** TASK DETAILS **
Count how many lines in the items below contain the string "distant", with case taken into account, and reply with only that number.

** THE RECORDS **
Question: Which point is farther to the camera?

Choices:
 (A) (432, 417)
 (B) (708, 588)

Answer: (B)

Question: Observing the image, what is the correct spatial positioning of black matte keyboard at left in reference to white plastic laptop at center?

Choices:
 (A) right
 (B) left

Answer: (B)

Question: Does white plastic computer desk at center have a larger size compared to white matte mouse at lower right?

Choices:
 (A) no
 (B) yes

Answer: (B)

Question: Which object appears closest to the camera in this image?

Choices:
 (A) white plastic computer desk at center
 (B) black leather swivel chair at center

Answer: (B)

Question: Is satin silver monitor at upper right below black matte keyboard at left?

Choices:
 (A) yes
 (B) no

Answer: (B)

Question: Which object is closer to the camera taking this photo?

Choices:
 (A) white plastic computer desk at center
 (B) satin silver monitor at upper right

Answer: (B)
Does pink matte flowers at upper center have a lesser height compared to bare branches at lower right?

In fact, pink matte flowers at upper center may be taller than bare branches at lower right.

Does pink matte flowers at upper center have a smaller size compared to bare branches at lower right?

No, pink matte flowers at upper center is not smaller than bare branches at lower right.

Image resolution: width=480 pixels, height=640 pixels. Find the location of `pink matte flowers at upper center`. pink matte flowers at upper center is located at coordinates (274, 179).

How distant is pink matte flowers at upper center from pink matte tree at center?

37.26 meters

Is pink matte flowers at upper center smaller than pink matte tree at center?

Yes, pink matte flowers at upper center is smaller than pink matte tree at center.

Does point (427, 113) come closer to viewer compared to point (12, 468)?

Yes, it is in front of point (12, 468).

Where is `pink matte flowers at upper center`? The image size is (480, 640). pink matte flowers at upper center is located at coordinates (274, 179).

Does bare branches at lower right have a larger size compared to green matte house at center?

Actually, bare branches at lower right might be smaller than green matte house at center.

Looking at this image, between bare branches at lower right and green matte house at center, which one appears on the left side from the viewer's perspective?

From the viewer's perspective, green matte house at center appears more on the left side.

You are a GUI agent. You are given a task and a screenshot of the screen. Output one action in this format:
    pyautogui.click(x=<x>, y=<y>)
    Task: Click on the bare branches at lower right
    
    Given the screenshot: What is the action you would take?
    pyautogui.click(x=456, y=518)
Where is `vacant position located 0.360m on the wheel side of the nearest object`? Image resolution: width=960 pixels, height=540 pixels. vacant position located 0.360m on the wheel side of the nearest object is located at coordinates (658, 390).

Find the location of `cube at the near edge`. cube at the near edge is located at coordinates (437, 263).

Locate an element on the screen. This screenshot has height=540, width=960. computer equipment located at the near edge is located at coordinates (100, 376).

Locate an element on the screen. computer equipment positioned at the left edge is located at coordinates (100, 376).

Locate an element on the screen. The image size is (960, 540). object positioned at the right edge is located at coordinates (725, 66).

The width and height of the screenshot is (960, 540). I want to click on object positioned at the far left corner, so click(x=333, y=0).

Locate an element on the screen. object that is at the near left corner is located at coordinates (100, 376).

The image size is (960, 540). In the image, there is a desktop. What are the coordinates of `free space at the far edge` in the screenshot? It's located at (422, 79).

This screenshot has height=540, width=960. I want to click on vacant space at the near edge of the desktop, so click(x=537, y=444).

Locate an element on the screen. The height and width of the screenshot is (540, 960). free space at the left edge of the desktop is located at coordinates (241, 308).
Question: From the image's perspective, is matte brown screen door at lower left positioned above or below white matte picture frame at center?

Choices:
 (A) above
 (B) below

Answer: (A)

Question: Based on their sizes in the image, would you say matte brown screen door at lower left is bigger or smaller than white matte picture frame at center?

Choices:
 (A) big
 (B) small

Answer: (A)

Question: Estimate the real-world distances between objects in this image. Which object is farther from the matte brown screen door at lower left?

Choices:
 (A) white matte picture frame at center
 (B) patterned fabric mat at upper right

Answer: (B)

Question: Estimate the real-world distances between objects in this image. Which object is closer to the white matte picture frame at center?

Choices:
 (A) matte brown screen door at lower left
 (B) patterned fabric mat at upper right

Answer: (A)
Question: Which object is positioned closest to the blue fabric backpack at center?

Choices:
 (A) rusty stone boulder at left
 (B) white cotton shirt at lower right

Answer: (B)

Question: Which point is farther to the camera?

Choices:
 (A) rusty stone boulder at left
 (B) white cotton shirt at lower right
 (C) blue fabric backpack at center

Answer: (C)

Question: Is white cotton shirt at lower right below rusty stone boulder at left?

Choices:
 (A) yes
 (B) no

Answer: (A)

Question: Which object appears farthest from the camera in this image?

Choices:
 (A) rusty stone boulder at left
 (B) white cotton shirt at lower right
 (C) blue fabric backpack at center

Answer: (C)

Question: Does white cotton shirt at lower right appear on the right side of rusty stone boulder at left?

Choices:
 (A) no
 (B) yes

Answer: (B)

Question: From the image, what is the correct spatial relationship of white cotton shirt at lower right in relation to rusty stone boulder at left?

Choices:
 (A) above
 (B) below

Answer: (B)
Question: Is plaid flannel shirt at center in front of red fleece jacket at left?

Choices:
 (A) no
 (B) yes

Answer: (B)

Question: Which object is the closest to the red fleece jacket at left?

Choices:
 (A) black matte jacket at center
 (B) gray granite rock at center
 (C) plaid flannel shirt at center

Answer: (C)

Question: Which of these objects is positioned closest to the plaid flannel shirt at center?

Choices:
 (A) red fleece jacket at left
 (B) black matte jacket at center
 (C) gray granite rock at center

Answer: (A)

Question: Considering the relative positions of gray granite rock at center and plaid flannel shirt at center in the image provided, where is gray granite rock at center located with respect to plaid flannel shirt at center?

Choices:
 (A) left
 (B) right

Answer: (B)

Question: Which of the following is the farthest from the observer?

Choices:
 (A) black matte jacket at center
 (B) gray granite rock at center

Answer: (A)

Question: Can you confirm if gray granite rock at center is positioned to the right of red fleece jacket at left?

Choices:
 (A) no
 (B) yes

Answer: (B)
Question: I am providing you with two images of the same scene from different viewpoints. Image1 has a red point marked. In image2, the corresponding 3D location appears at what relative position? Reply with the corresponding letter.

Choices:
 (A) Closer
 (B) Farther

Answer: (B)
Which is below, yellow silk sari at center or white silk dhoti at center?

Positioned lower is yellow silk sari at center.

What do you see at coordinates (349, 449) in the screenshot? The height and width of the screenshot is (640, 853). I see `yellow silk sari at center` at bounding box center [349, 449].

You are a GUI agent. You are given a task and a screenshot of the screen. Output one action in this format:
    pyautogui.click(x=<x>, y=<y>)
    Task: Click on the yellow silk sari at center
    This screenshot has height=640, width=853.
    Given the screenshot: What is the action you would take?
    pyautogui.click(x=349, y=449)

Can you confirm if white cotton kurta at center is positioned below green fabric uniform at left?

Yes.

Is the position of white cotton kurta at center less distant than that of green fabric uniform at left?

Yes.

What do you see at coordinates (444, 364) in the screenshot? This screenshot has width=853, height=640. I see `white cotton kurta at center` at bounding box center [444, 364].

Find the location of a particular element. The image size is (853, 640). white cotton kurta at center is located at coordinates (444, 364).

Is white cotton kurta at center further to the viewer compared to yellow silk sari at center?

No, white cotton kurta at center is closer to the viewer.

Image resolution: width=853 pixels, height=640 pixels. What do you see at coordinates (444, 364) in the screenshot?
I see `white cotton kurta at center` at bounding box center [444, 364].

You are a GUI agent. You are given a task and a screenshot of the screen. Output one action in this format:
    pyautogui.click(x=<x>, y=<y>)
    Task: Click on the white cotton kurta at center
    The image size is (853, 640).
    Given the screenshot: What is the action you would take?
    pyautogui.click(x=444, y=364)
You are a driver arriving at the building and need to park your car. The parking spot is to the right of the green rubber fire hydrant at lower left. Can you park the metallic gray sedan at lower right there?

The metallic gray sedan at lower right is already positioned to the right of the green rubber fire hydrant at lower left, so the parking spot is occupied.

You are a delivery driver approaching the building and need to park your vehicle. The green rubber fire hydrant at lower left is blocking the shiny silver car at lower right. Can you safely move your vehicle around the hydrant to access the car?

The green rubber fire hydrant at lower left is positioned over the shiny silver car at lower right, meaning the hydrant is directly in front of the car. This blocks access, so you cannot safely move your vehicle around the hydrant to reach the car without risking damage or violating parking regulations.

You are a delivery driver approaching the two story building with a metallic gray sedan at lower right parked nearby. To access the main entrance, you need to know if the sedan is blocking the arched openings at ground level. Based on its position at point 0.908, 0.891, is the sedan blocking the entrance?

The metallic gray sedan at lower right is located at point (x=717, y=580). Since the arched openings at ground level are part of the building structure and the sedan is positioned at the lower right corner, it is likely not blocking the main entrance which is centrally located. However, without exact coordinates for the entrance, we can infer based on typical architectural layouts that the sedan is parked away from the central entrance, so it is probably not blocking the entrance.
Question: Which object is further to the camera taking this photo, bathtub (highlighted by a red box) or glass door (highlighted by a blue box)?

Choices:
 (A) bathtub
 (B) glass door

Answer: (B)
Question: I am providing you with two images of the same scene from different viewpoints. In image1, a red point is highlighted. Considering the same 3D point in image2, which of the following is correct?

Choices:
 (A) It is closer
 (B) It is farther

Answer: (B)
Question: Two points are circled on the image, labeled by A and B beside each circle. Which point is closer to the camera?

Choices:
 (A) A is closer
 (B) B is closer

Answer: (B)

** OUTPUT FOR THIS TASK **
2